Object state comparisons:
________________
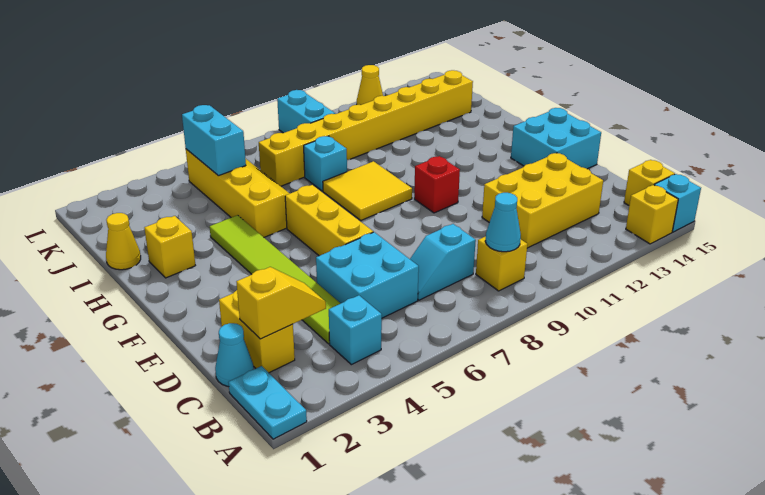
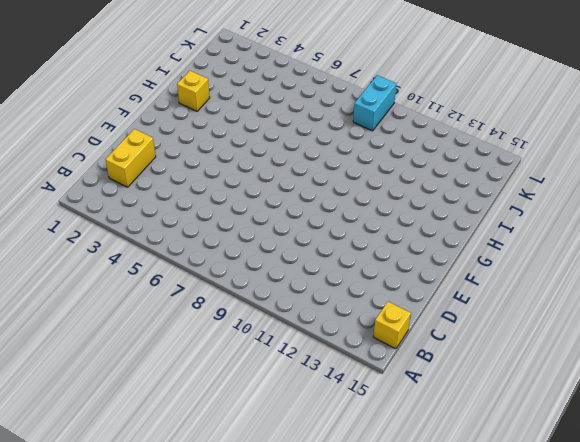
none -> cyan plate A1:B1 level 1
none -> yellow brick A14 level 1
none -> cyan brick A15 level 1

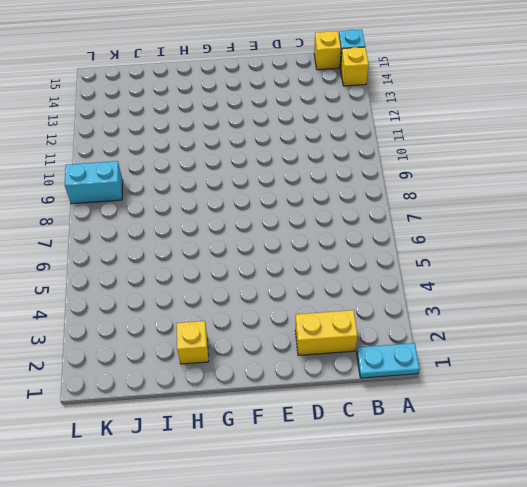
none -> cyan brick B4 level 1
none -> yellow brick B9 level 1
none -> cyan cone C1 level 1

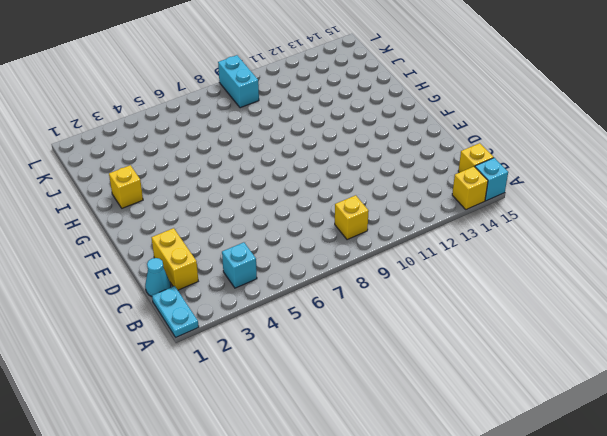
none -> lime tile C4:H4 level 1
none -> cyan brick C5:D6 level 1
none -> cyan slope C7:C8 level 1 top 8

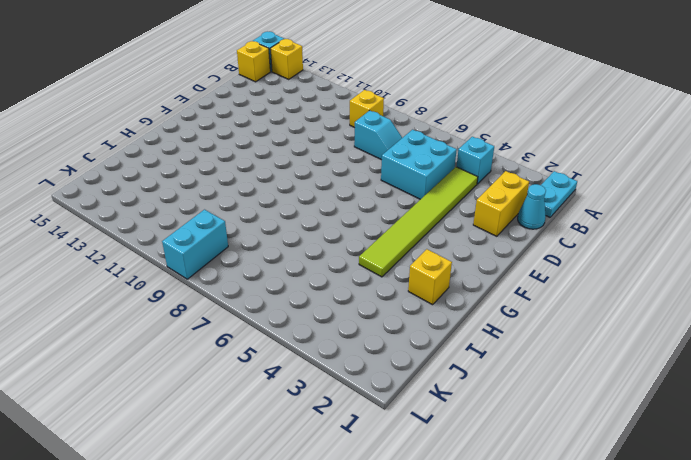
none -> yellow brick C11:D13 level 1
none -> yellow brick E6:G6 level 1
none -> cyan brick E14:F15 level 1

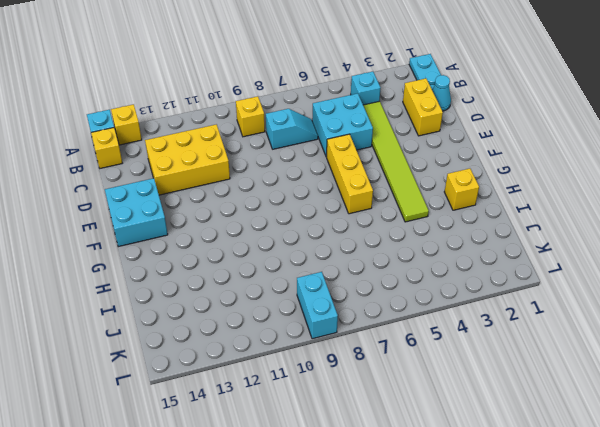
none -> red brick F10 level 1
none -> yellow tile G8:H9 level 1
none -> yellow slope H5:K6 level 1 top 5

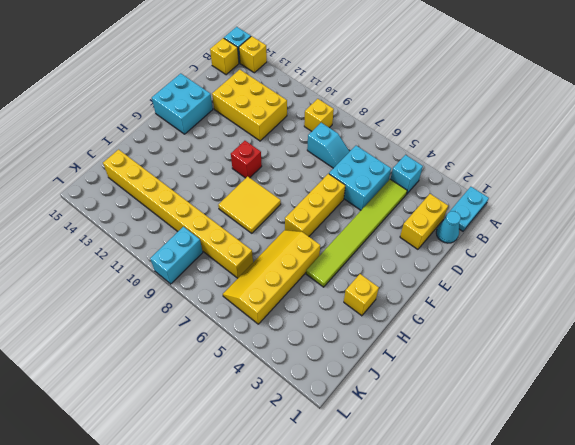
none -> yellow cone I1 level 1
none -> cyan brick I8 level 1
none -> yellow cone L12 level 1

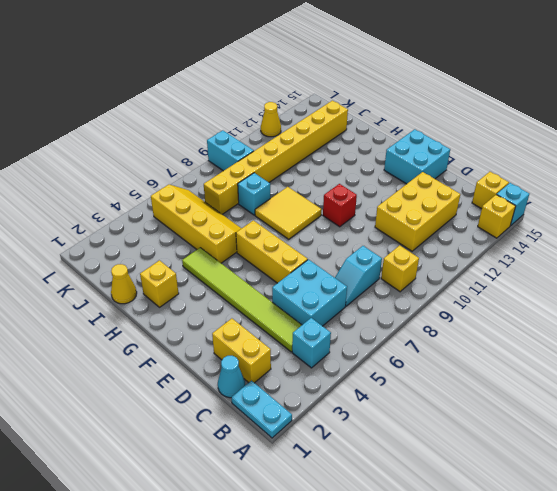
none -> cyan cone B9 level 2
none -> yellow slope C2:C3 level 2 top 2
none -> cyan brick J5:K5 level 2

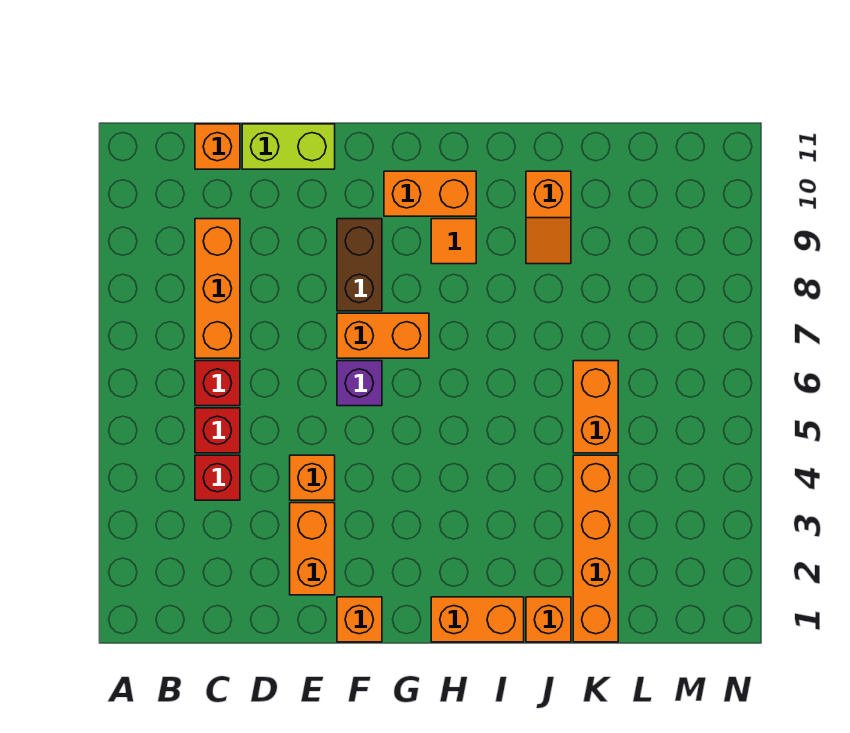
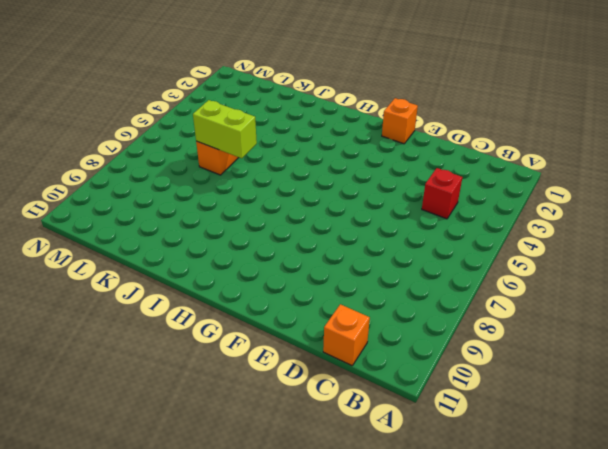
lime brick J6:K6 level 2 -> lime brick D11:E11 level 1
none -> red brick C5 level 1
none -> red brick C6 level 1
none -> orange brick C7:C9 level 1

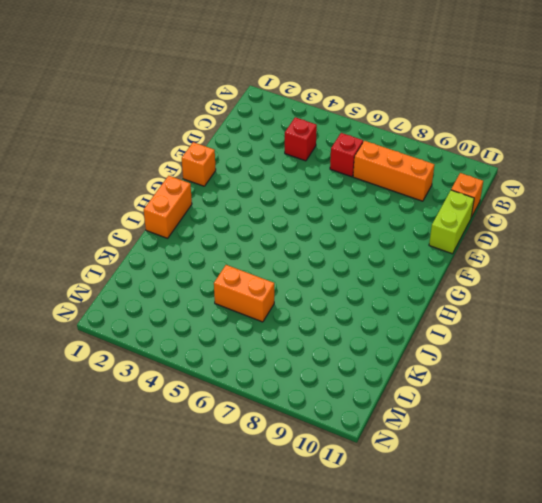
none -> red brick C5 level 1
none -> orange brick E2:E3 level 1
none -> orange brick E4 level 1

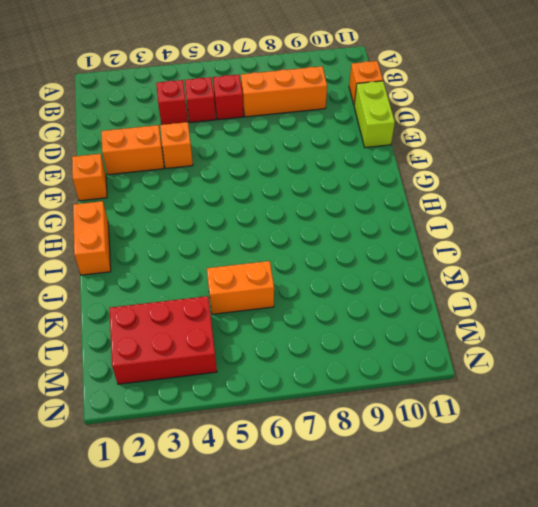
red brick L2:M4 level 1 -> none
none -> purple brick F6 level 1
none -> orange brick F7:G7 level 1
none -> brown brick F8:F9 level 1

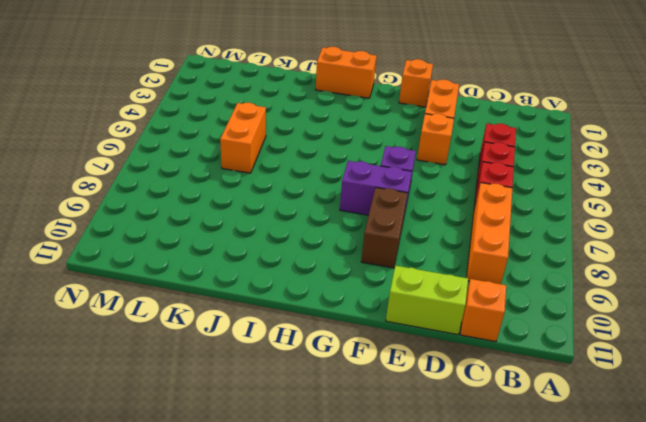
purple brick F7:G7 level 1 -> orange brick F7:G7 level 1
none -> orange brick G10:H10 level 1
none -> orange tile H9 level 1
none -> orange brick J1 level 1

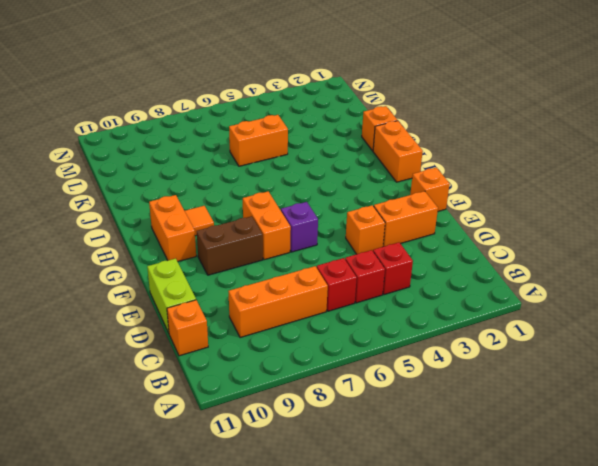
none -> orange slope J9:J10 level 1 top 10
none -> orange brick K1:K4 level 1

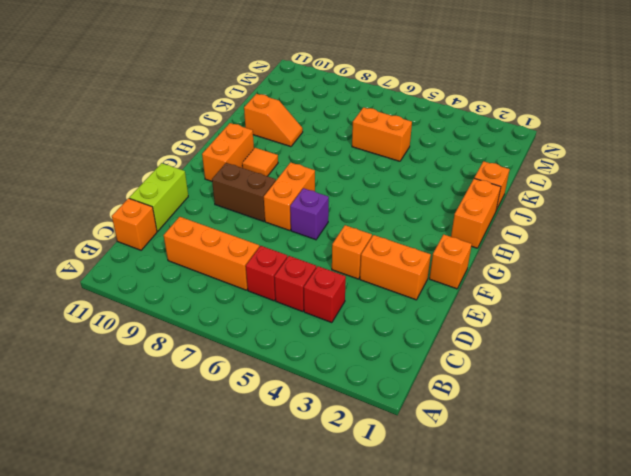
none -> orange brick K1:K4 level 1

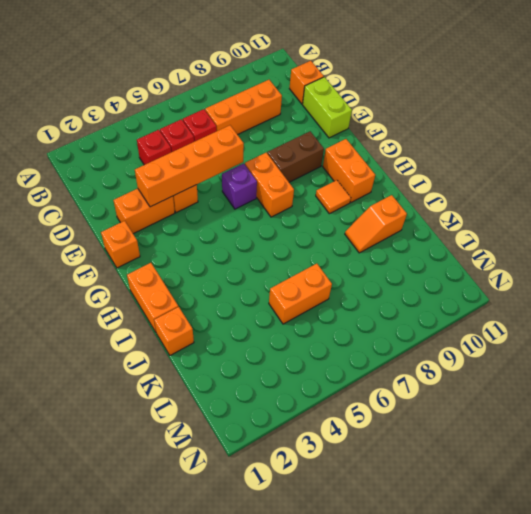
orange brick E3:E6 level 2 -> orange brick K1:K4 level 1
________________
EXERCISE BRIEF
Search each line of the data above for "lime", and copy the lines where it occurs.

RESPONSE TO THIS TASK
none -> lime tile C4:H4 level 1
lime brick J6:K6 level 2 -> lime brick D11:E11 level 1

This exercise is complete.